(Exercise materials Opens)

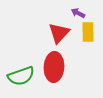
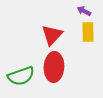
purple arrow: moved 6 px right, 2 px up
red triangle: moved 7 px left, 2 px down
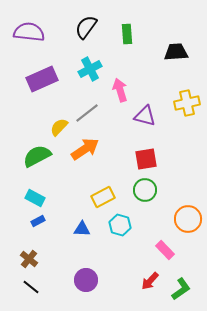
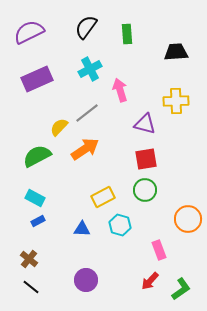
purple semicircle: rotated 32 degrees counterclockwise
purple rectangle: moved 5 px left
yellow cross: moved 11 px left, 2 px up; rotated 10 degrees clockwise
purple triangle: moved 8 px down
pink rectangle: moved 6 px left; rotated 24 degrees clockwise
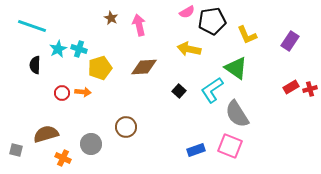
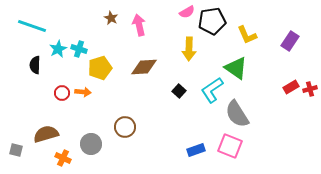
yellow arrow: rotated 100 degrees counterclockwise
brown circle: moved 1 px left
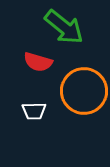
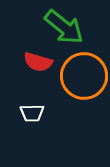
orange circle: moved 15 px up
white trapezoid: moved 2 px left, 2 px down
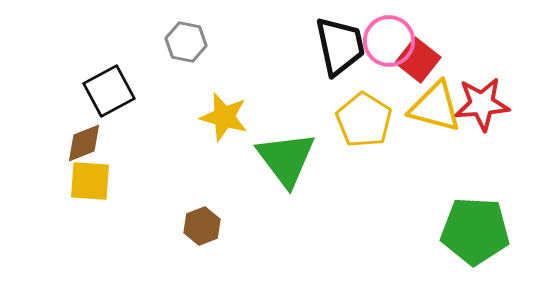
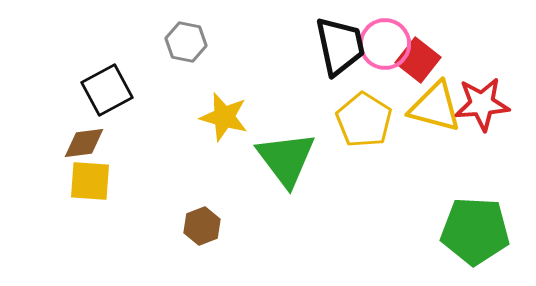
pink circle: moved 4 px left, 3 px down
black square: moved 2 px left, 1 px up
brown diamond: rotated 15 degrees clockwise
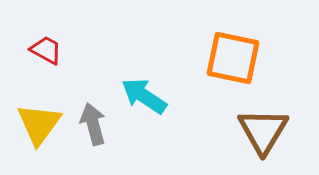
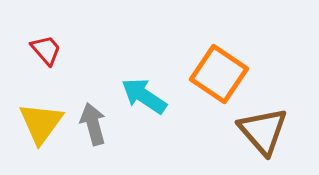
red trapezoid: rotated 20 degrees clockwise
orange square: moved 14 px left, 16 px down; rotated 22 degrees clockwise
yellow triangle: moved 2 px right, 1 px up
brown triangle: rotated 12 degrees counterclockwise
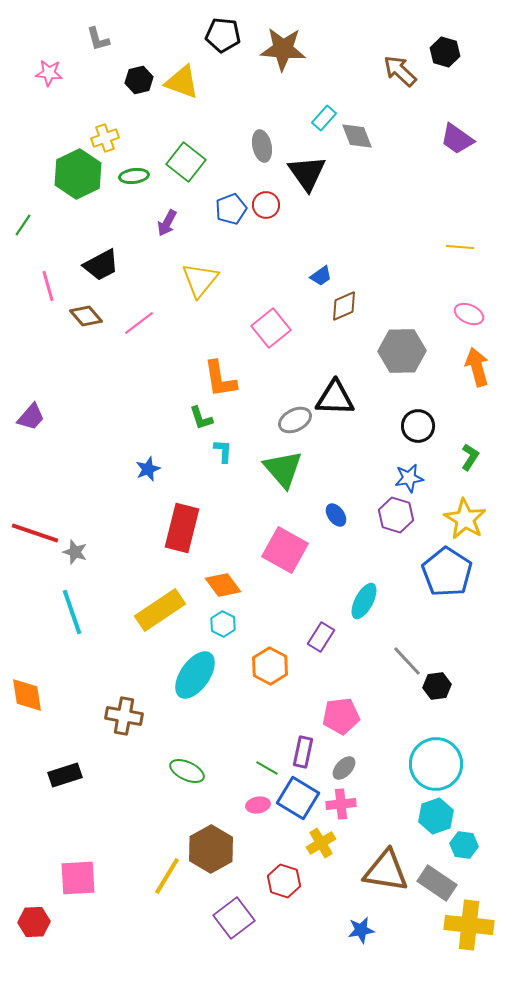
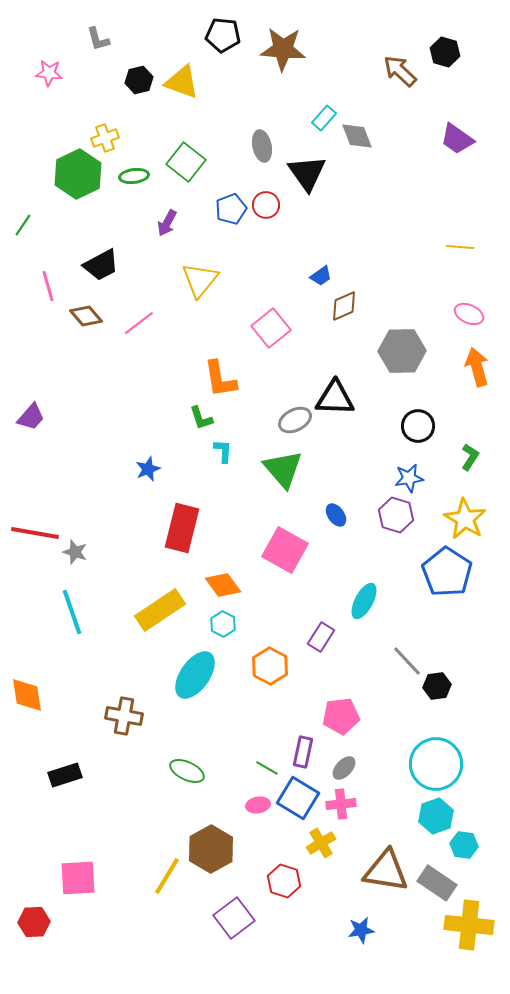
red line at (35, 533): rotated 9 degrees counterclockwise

(Exercise materials Closes)

● **Your task**
Could you write out the records again exactly, omitting each image?

● **Answer**
purple arrow: moved 6 px right, 2 px up
red triangle: moved 7 px left, 2 px down
purple semicircle: rotated 32 degrees counterclockwise
purple rectangle: moved 5 px left
yellow cross: moved 11 px left, 2 px up; rotated 10 degrees clockwise
purple triangle: moved 8 px down
pink rectangle: moved 6 px left; rotated 24 degrees clockwise
yellow arrow: rotated 100 degrees counterclockwise
brown circle: moved 1 px left
orange circle: moved 15 px up
white trapezoid: moved 2 px left, 2 px down
pink circle: moved 4 px left, 3 px down
black square: moved 2 px left, 1 px up
brown diamond: rotated 15 degrees clockwise
red trapezoid: rotated 20 degrees clockwise
orange square: moved 14 px left, 16 px down; rotated 22 degrees clockwise
yellow triangle: moved 2 px right, 1 px up
brown triangle: rotated 12 degrees counterclockwise
red line at (35, 533): rotated 9 degrees counterclockwise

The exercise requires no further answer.